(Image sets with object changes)
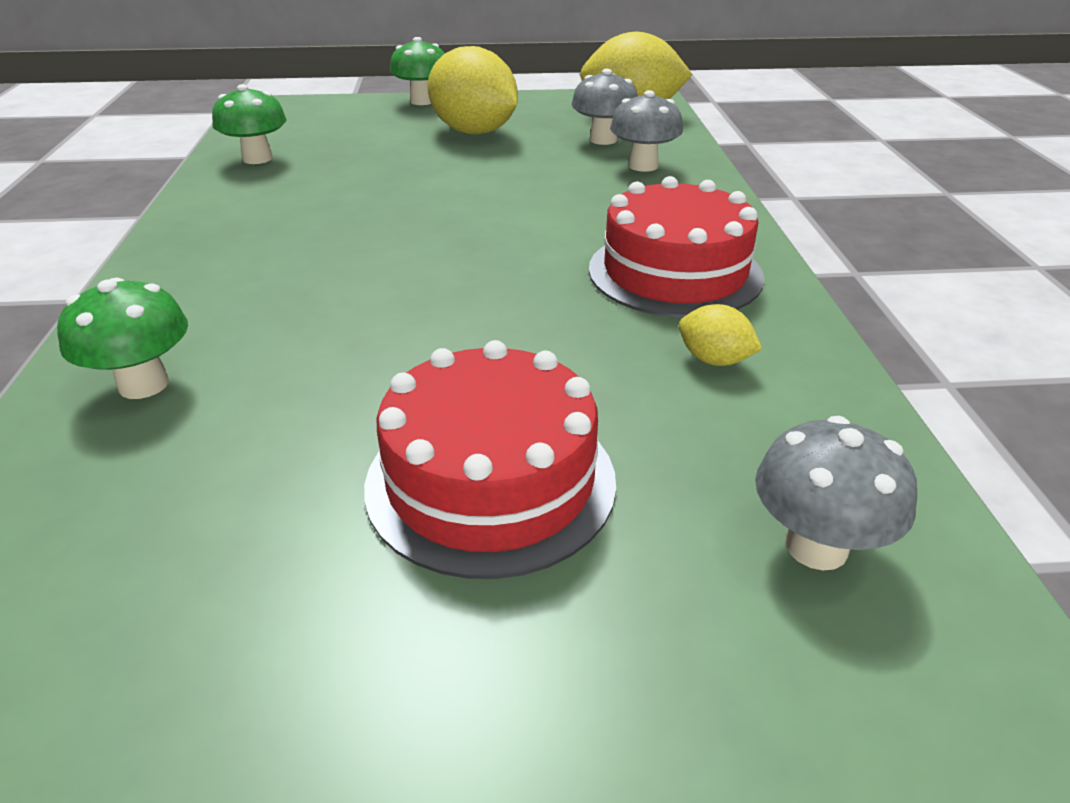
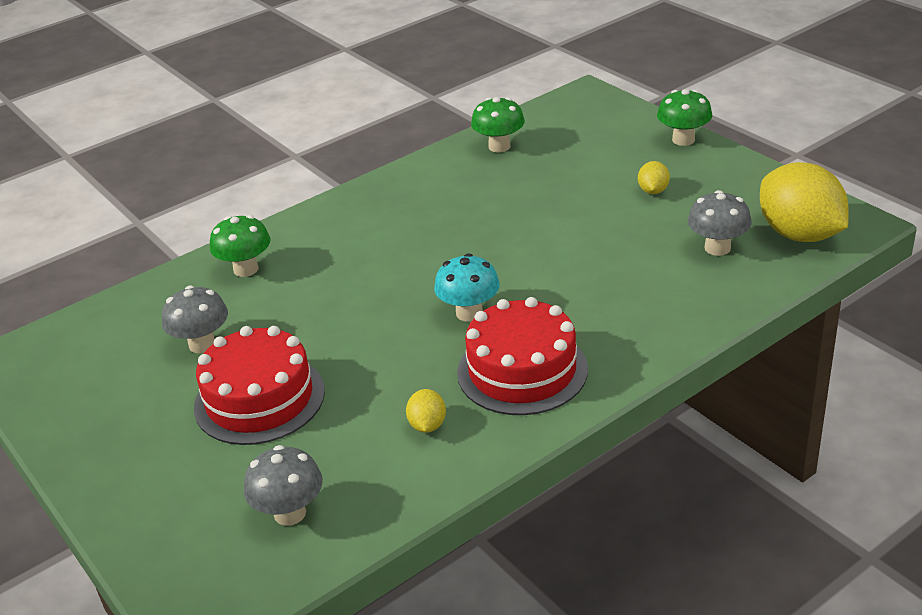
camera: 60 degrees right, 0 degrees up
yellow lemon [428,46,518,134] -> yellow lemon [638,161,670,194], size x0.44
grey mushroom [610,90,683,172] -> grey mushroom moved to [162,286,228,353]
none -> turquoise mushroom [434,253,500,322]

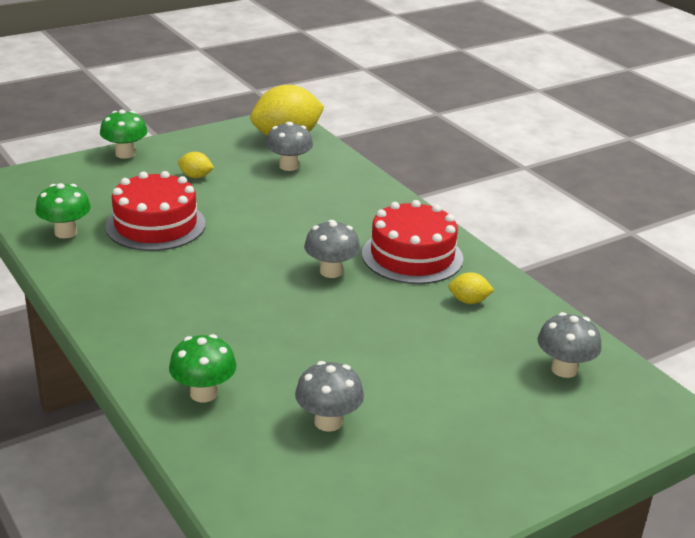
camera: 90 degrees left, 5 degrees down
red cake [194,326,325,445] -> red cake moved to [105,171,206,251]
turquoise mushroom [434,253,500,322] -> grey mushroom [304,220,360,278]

What you should do ▸
Write out the data above in full and exactly, but not the pictures.

Answer box ▸
camera: 60 degrees right, 0 degrees up
yellow lemon [428,46,518,134] -> yellow lemon [638,161,670,194], size x0.44
grey mushroom [610,90,683,172] -> grey mushroom moved to [162,286,228,353]
none -> turquoise mushroom [434,253,500,322]

camera: 90 degrees left, 5 degrees down
red cake [194,326,325,445] -> red cake moved to [105,171,206,251]
turquoise mushroom [434,253,500,322] -> grey mushroom [304,220,360,278]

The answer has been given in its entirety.